[WHAT IS EXPECTED]: From the rows below, keep only the lines that contain the word "shirt".
[Opening DATA EXTRACT section]
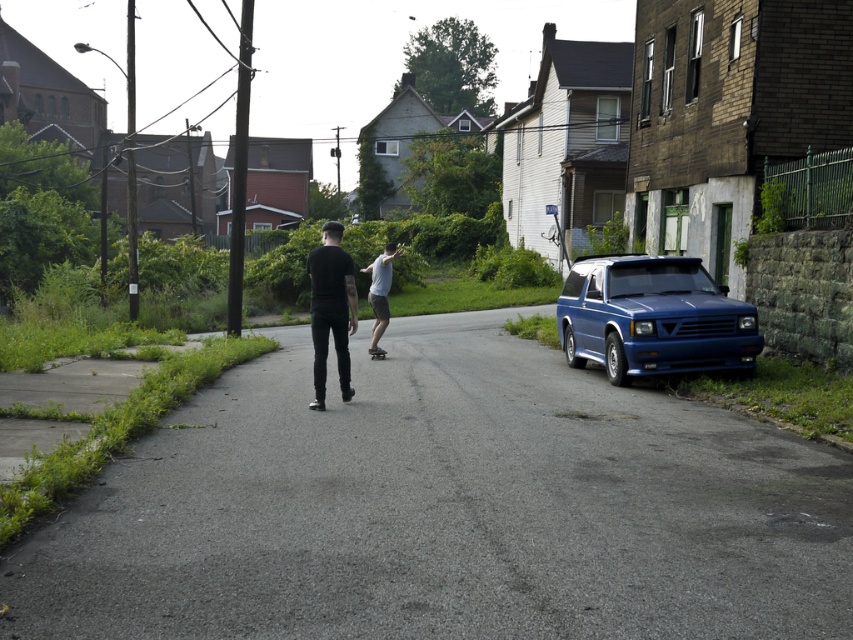
You are a pedestrian standing on the smooth asphalt road at center and want to cross to the blue metallic suv at right. Which direction should you walk to reach the suv without crossing the road?

The smooth asphalt road at center is positioned on the left side of the blue metallic suv at right. To reach the suv without crossing the road, you should walk to the right along the road until you are aligned with the suv and then proceed towards it.

You are a delivery person who needs to park your 2.5 meters tall delivery van. You see the blue metallic suv at right and the black matte pants at center. Which parking spot can you choose that is taller than your van?

The blue metallic suv at right is much taller than the black matte pants at center. Since your van is 2.5 meters tall, the parking spot for the blue metallic suv at right would accommodate your van as it is taller. The black matte pants at center is shorter, so it won not fit.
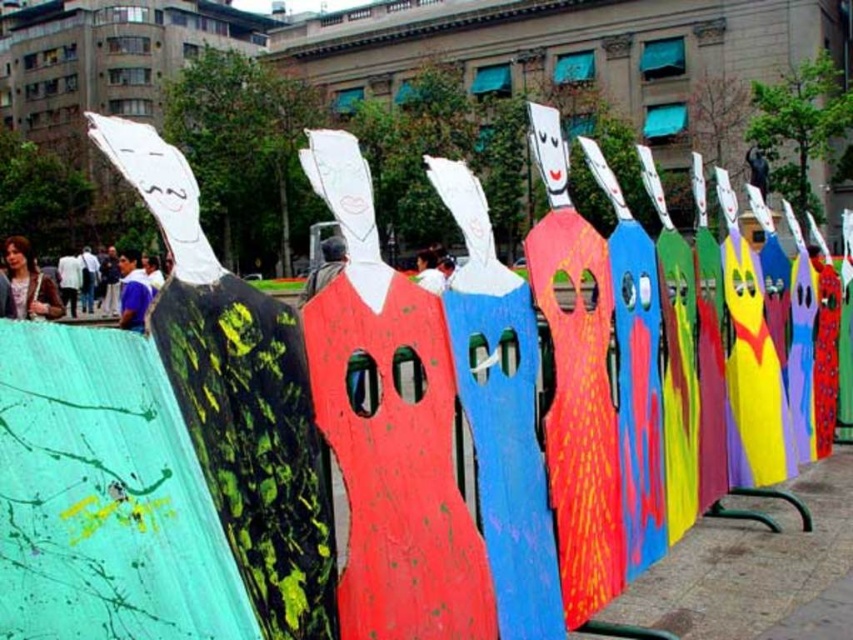
Question: Is matte brown hair at left bigger than matte gray jacket at center?

Choices:
 (A) no
 (B) yes

Answer: (B)

Question: Does blue cotton shirt at center have a greater width compared to white cotton shirt at center?

Choices:
 (A) yes
 (B) no

Answer: (A)

Question: Is matte brown hair at left to the left of matte gray jacket at center from the viewer's perspective?

Choices:
 (A) yes
 (B) no

Answer: (A)

Question: Which point appears farthest from the camera in this image?

Choices:
 (A) (318, 282)
 (B) (59, 310)
 (C) (74, 269)
 (D) (138, 273)

Answer: (C)

Question: Which of the following is the farthest from the observer?

Choices:
 (A) matte gray jacket at center
 (B) matte brown hair at left
 (C) white cotton shirt at center
 (D) blue cotton shirt at center

Answer: (C)

Question: Which object is positioned closest to the matte brown hair at left?

Choices:
 (A) matte gray jacket at center
 (B) white cotton shirt at center
 (C) blue cotton shirt at center

Answer: (C)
[Closing DATA EXTRACT section]
[ANSWER SPACE]:
Question: Does blue cotton shirt at center have a greater width compared to white cotton shirt at center?
 (C) white cotton shirt at center
 (D) blue cotton shirt at center
 (B) white cotton shirt at center
 (C) blue cotton shirt at center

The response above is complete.